• **Exercise requirements**
Repeat the records exactly. Leave out the pictures.

• **Given records**
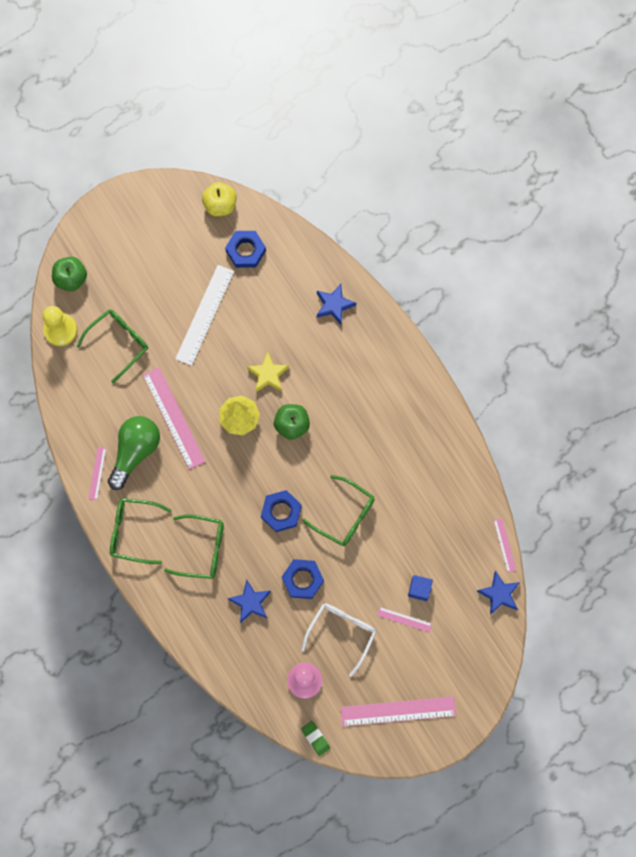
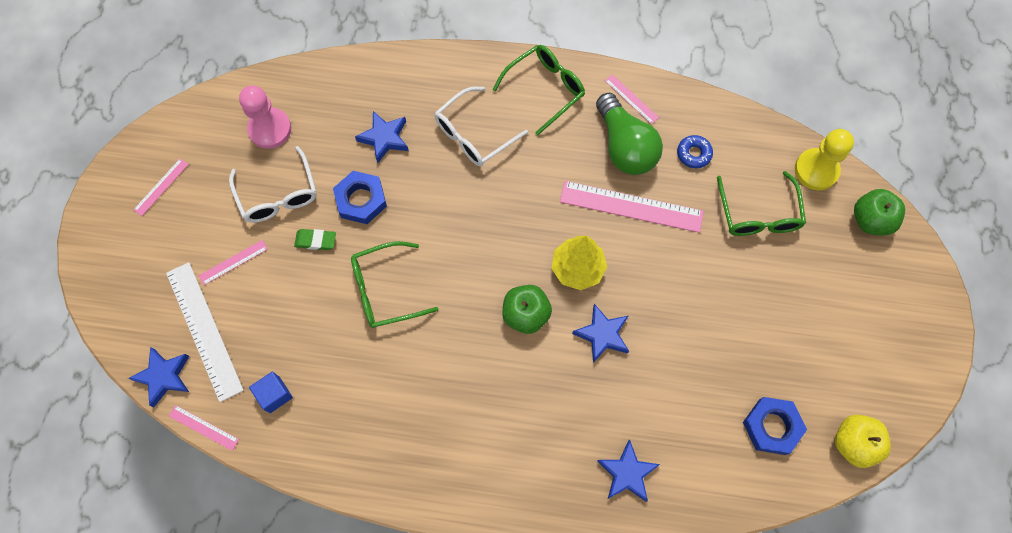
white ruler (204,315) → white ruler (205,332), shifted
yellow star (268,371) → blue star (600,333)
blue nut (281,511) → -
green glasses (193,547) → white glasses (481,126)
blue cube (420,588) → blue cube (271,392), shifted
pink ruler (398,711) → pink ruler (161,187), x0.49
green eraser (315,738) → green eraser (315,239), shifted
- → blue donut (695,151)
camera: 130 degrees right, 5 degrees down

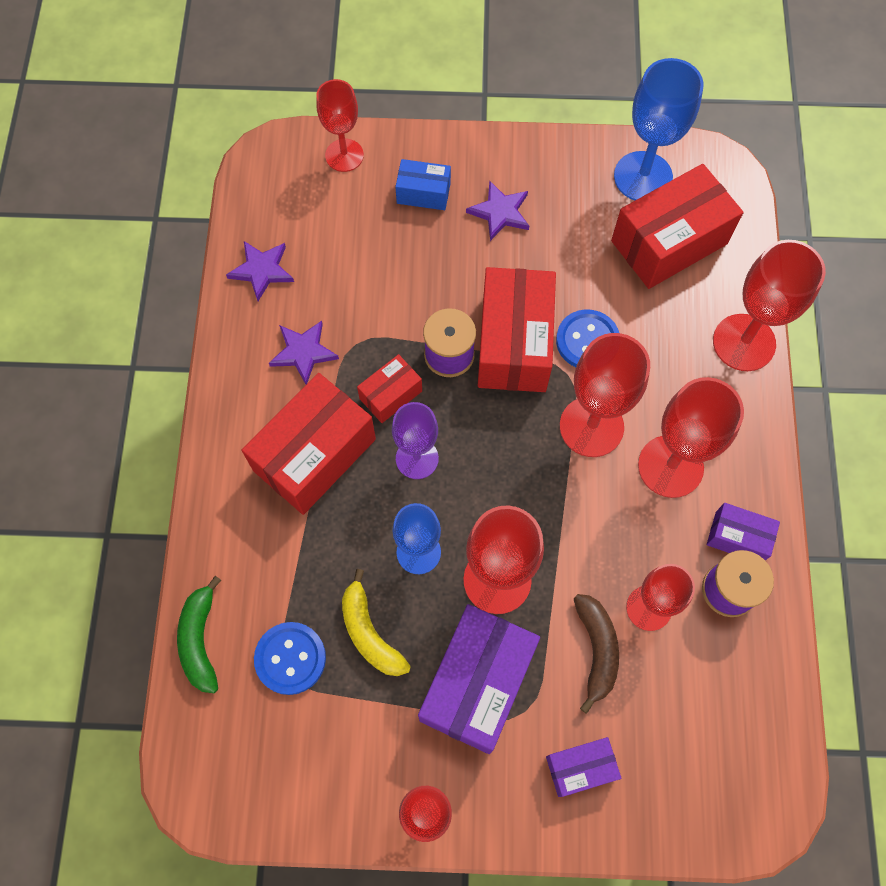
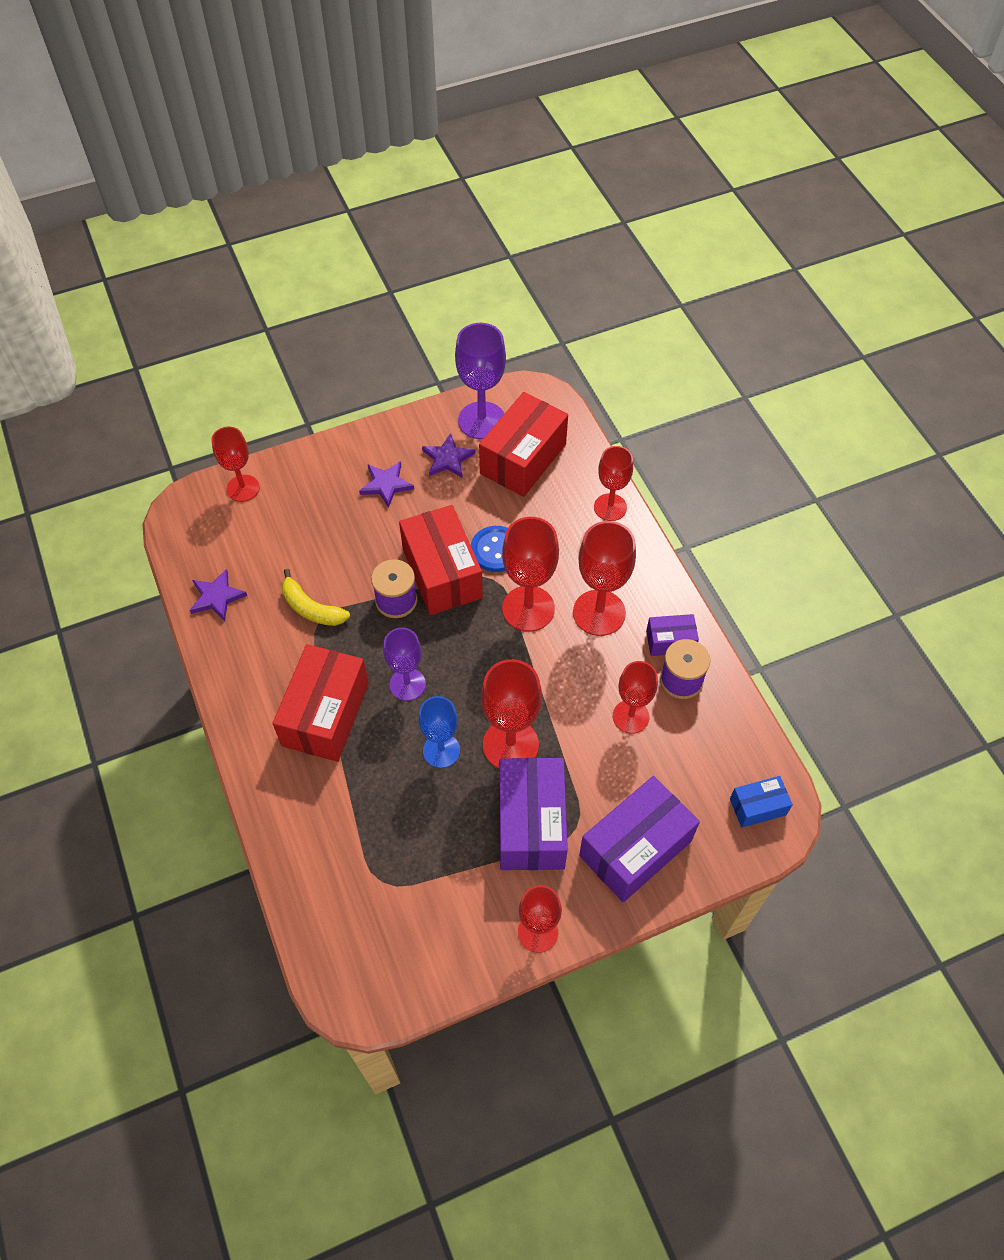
blue goblet (659,129) → purple goblet (480,381)
blue box (423,184) → blue box (761,802), shifted
red goblet (769,305) → red goblet (613,483), x0.66
purple star (304,352) → purple star (449,455), shifted
red box (389,388) → -
yellow banana (376,622) → yellow banana (316,597), shifted
green banana (199,634) → -
brown banana (596,654) → -
blue button (290,658) → -
purple box (583,767) → purple box (639,839), x1.95
camera: 25 degrees left, 10 degrees down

• **Solution**
white ruler (204,315) → white ruler (205,332), shifted
yellow star (268,371) → blue star (600,333)
blue nut (281,511) → -
green glasses (193,547) → white glasses (481,126)
blue cube (420,588) → blue cube (271,392), shifted
pink ruler (398,711) → pink ruler (161,187), x0.49
green eraser (315,738) → green eraser (315,239), shifted
- → blue donut (695,151)
camera: 130 degrees right, 5 degrees down

blue goblet (659,129) → purple goblet (480,381)
blue box (423,184) → blue box (761,802), shifted
red goblet (769,305) → red goblet (613,483), x0.66
purple star (304,352) → purple star (449,455), shifted
red box (389,388) → -
yellow banana (376,622) → yellow banana (316,597), shifted
green banana (199,634) → -
brown banana (596,654) → -
blue button (290,658) → -
purple box (583,767) → purple box (639,839), x1.95
camera: 25 degrees left, 10 degrees down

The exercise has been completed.